(Scene image comparisons)

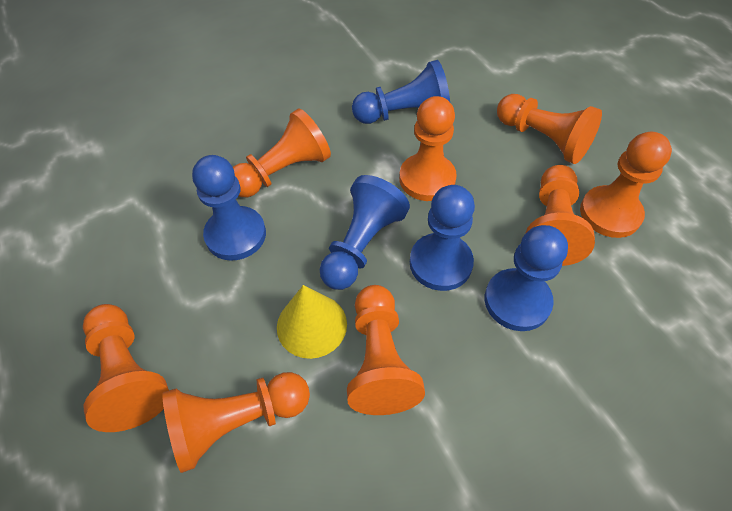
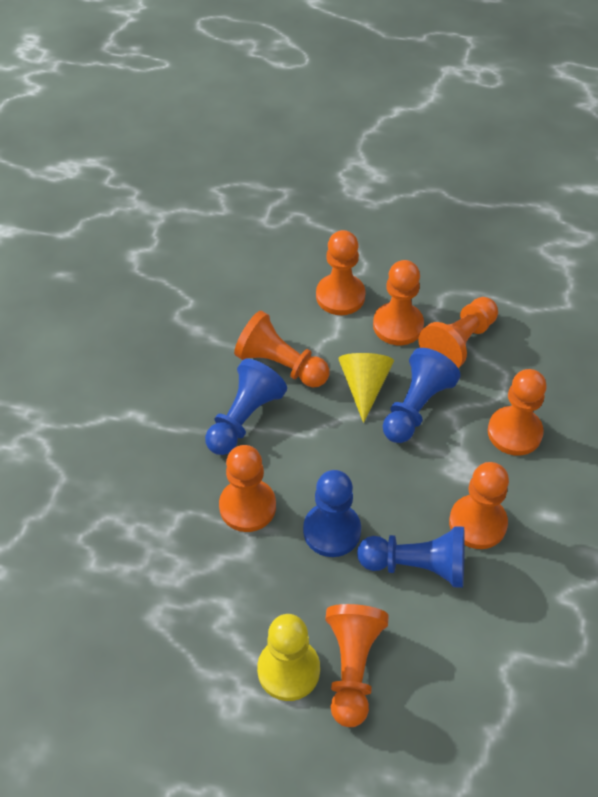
blue pawn: 5 -> 4
yellow pawn: 0 -> 1

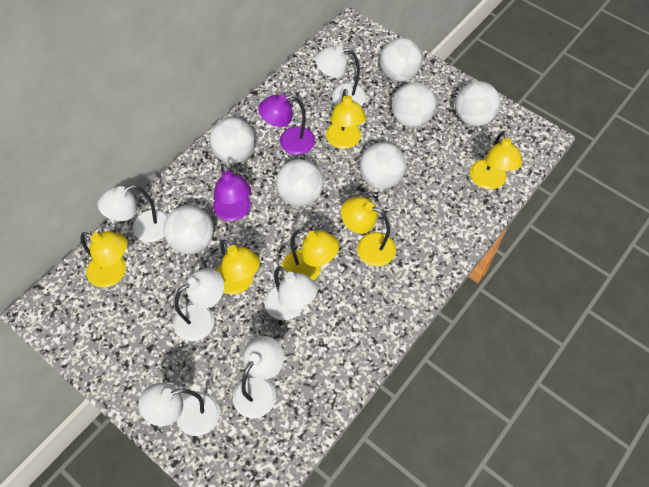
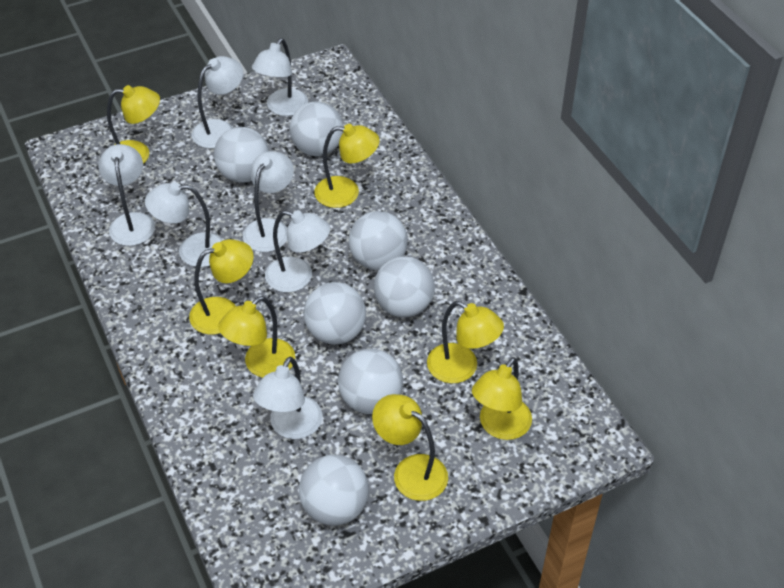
purple lamp: 2 -> 0
white lamp: 6 -> 7
yellow lamp: 6 -> 7

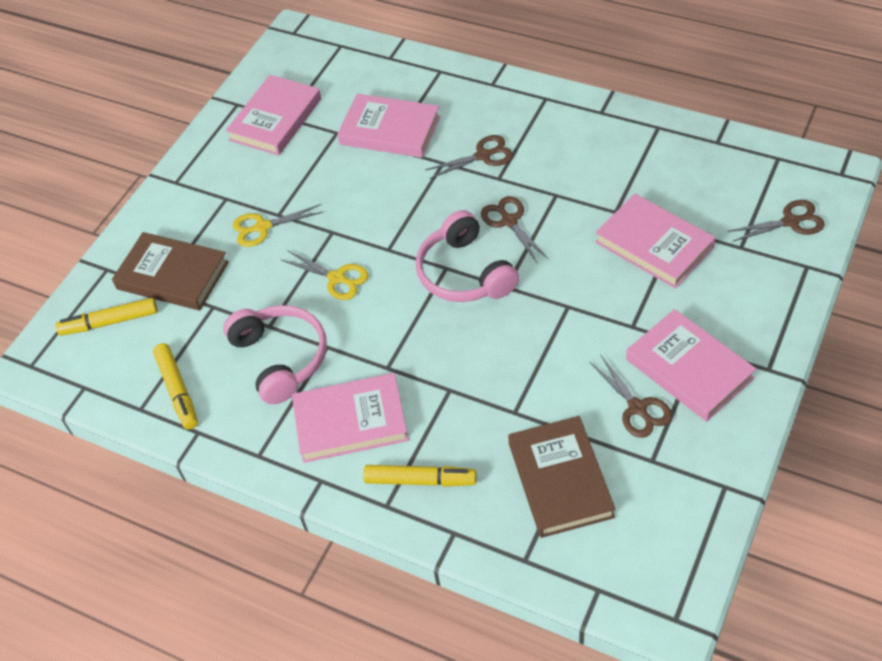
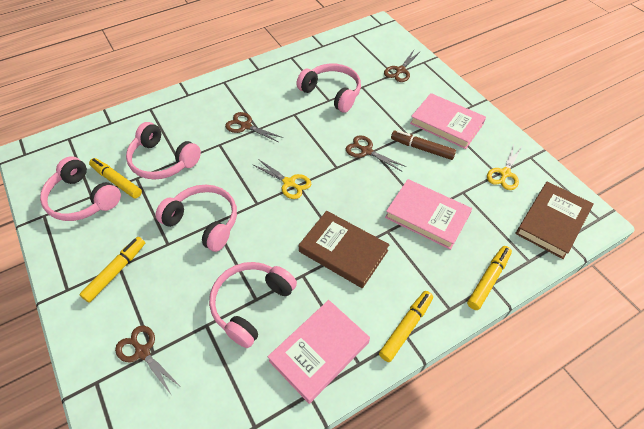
brown marker: 0 -> 1
pink book: 5 -> 3
pink headphones: 2 -> 5
yellow marker: 3 -> 4

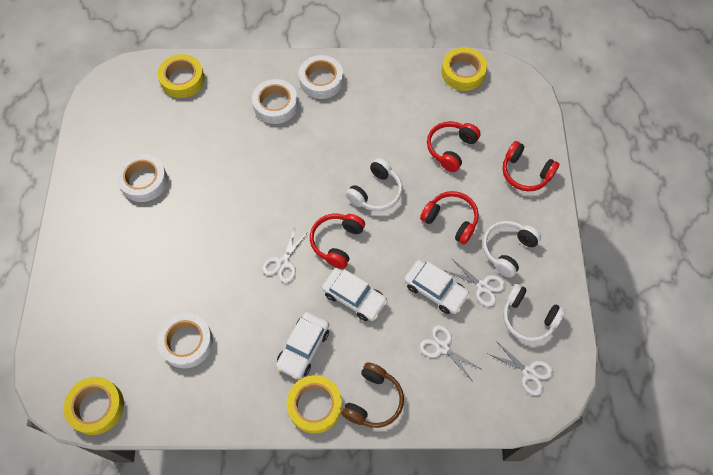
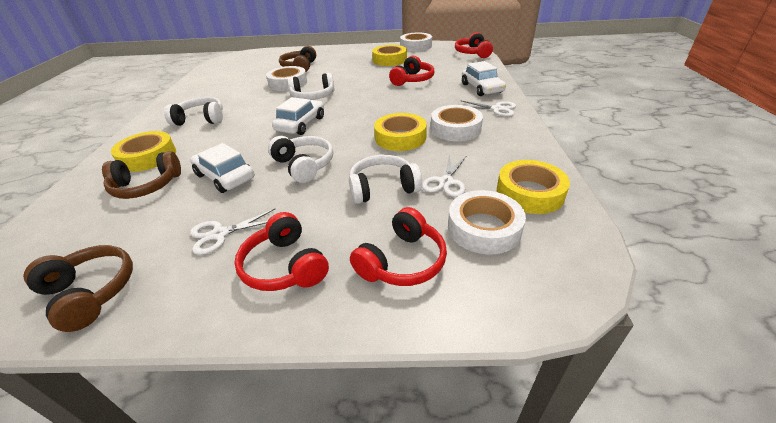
brown headphones: 1 -> 3
white headphones: 3 -> 4
white scissors: 4 -> 3

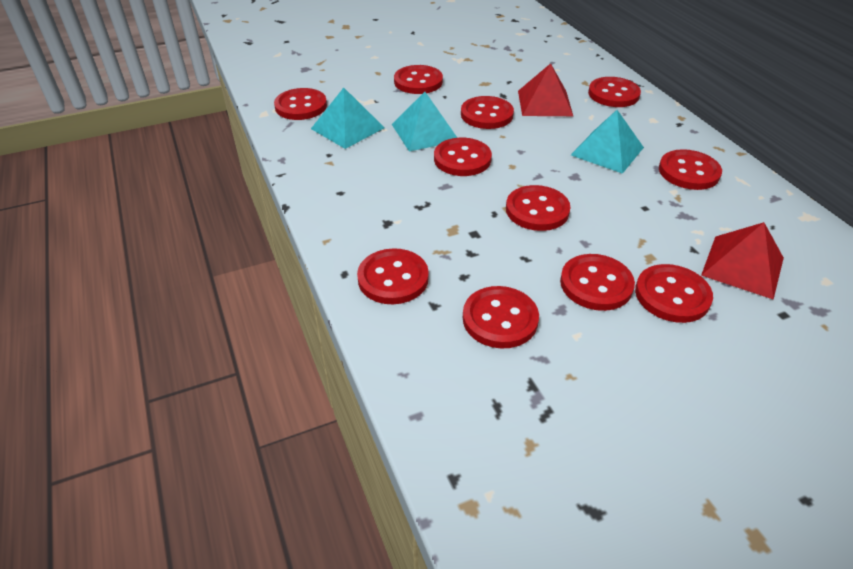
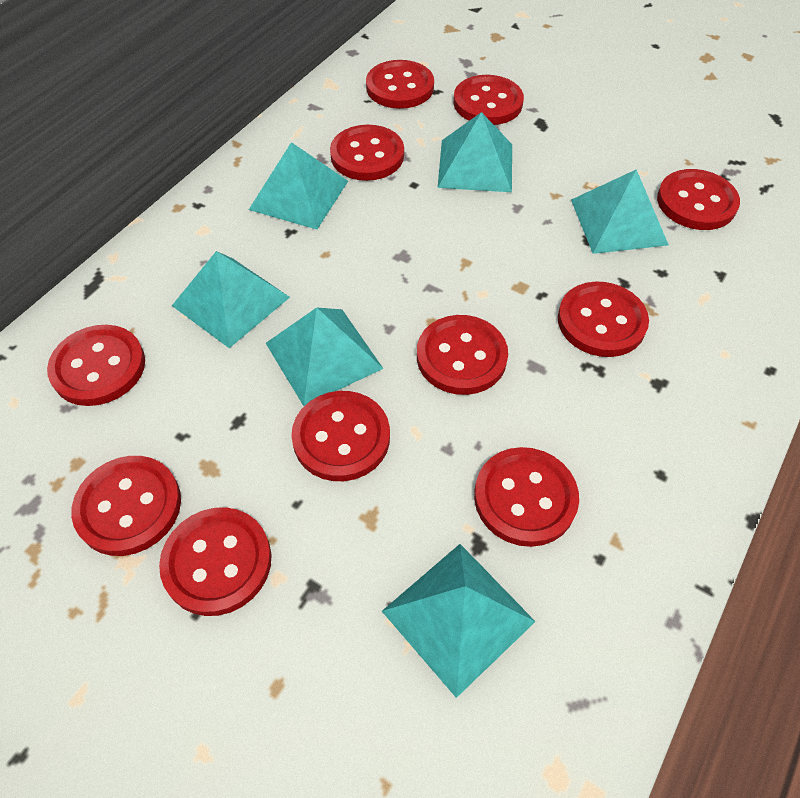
red pyramid: 2 -> 0
turquoise pyramid: 3 -> 6

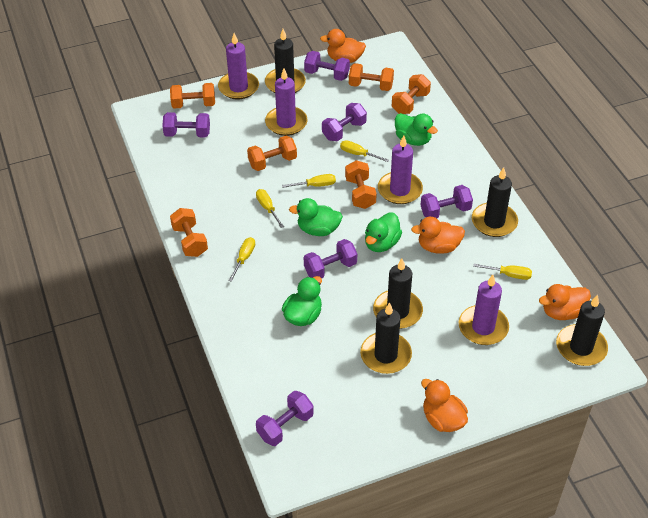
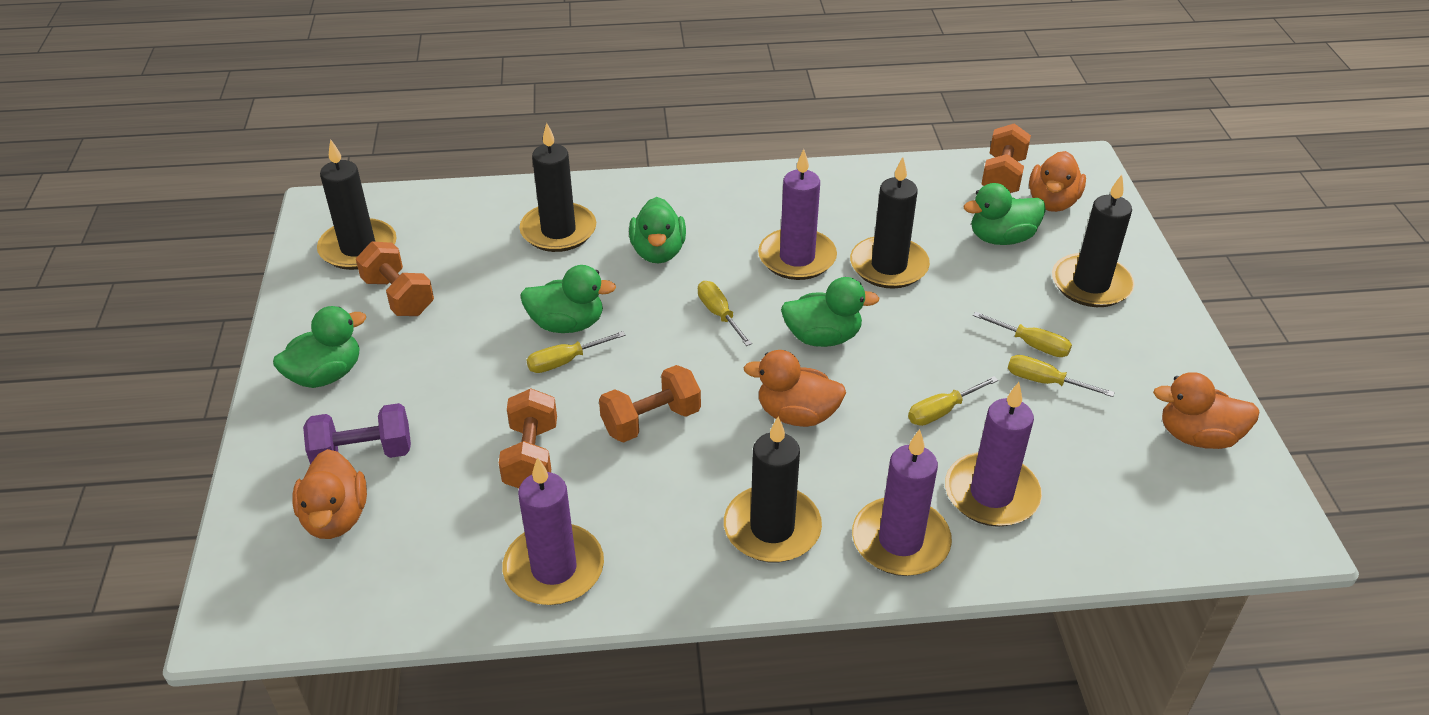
green duck: 4 -> 5
orange dumbbell: 6 -> 4
purple dumbbell: 6 -> 1

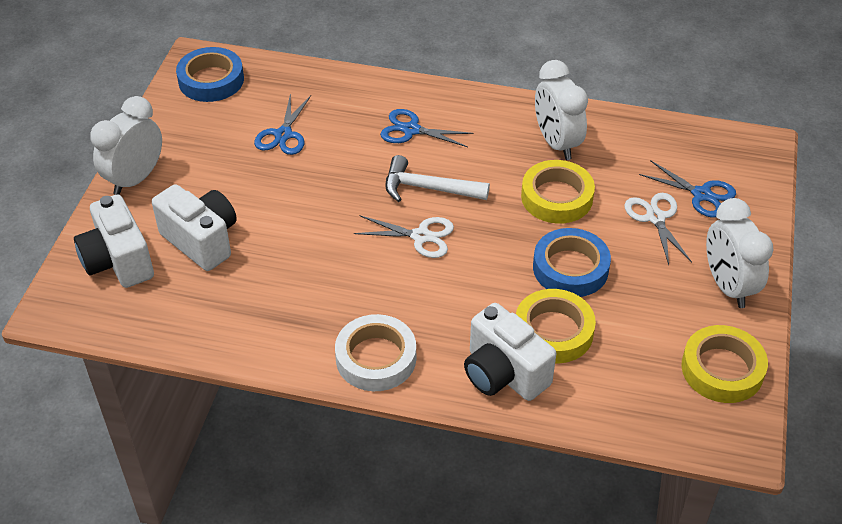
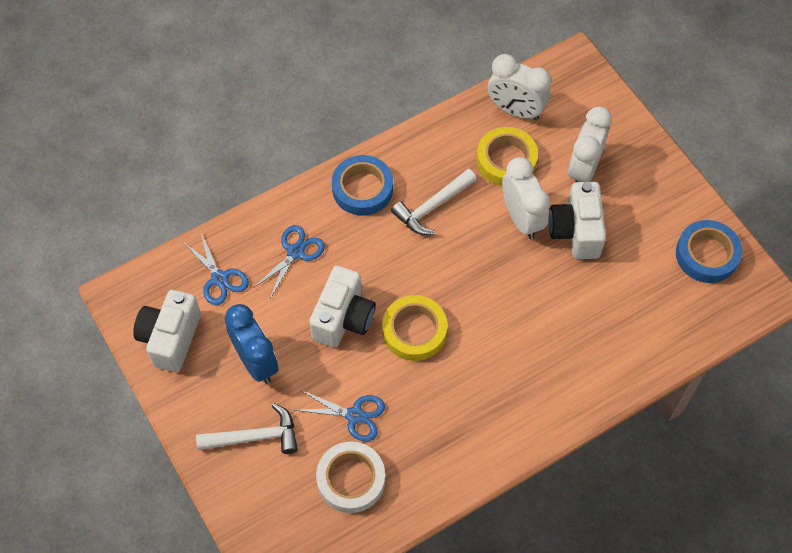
blue clock: 0 -> 1
white hammer: 1 -> 2
white scissors: 2 -> 0
yellow tape: 3 -> 2

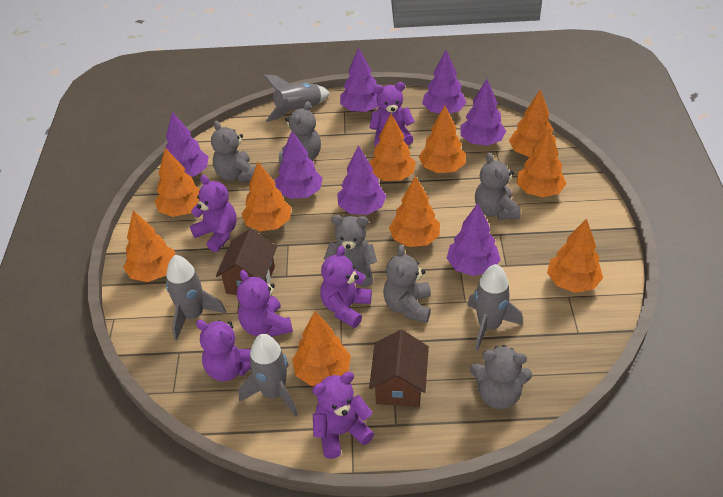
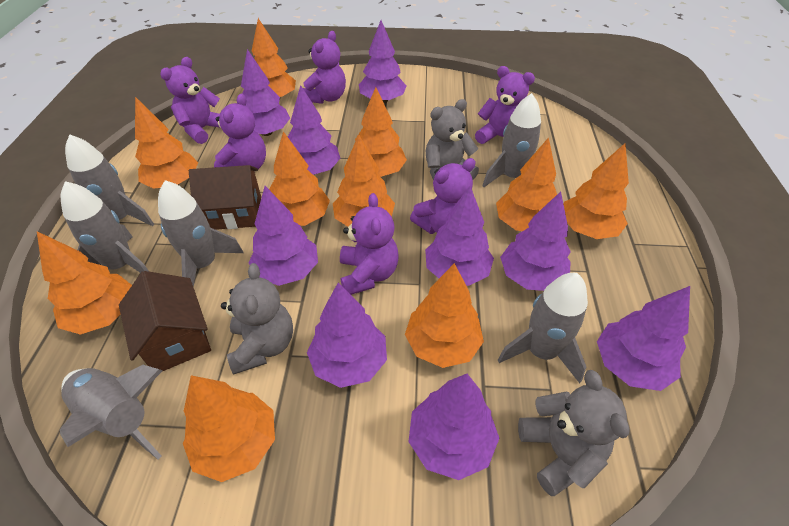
grey rocket: 4 -> 6
grey teddy bear: 6 -> 3
purple tree: 7 -> 9

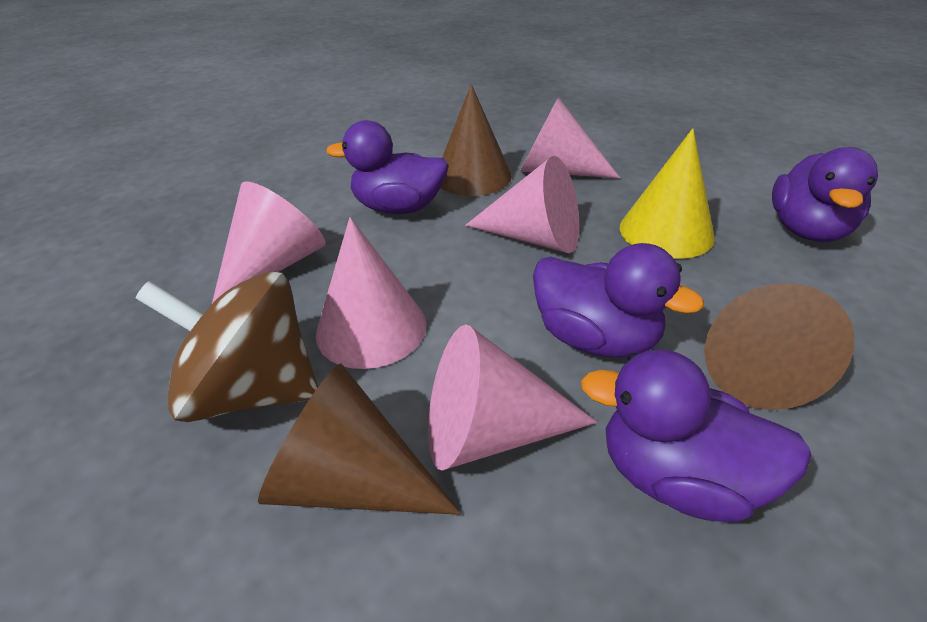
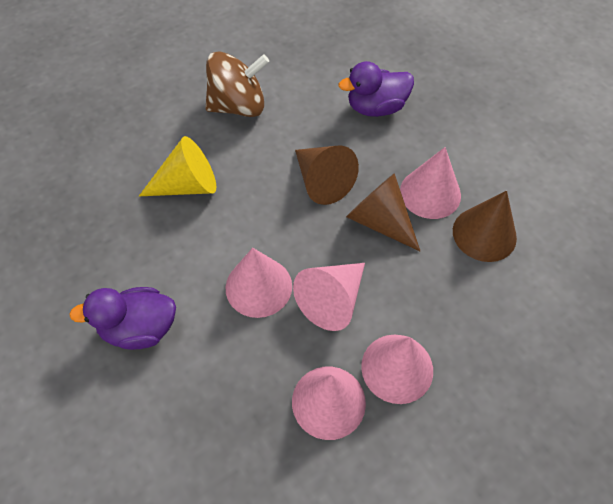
purple duck: 4 -> 2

* **What is required**
Exact copies of the entries above are needed, without their pictures.

* **Result for this task**
blue pawn: 5 -> 4
yellow pawn: 0 -> 1

purple lamp: 2 -> 0
white lamp: 6 -> 7
yellow lamp: 6 -> 7

brown marker: 0 -> 1
pink book: 5 -> 3
pink headphones: 2 -> 5
yellow marker: 3 -> 4

brown headphones: 1 -> 3
white headphones: 3 -> 4
white scissors: 4 -> 3

red pyramid: 2 -> 0
turquoise pyramid: 3 -> 6

green duck: 4 -> 5
orange dumbbell: 6 -> 4
purple dumbbell: 6 -> 1

blue clock: 0 -> 1
white hammer: 1 -> 2
white scissors: 2 -> 0
yellow tape: 3 -> 2

grey rocket: 4 -> 6
grey teddy bear: 6 -> 3
purple tree: 7 -> 9

purple duck: 4 -> 2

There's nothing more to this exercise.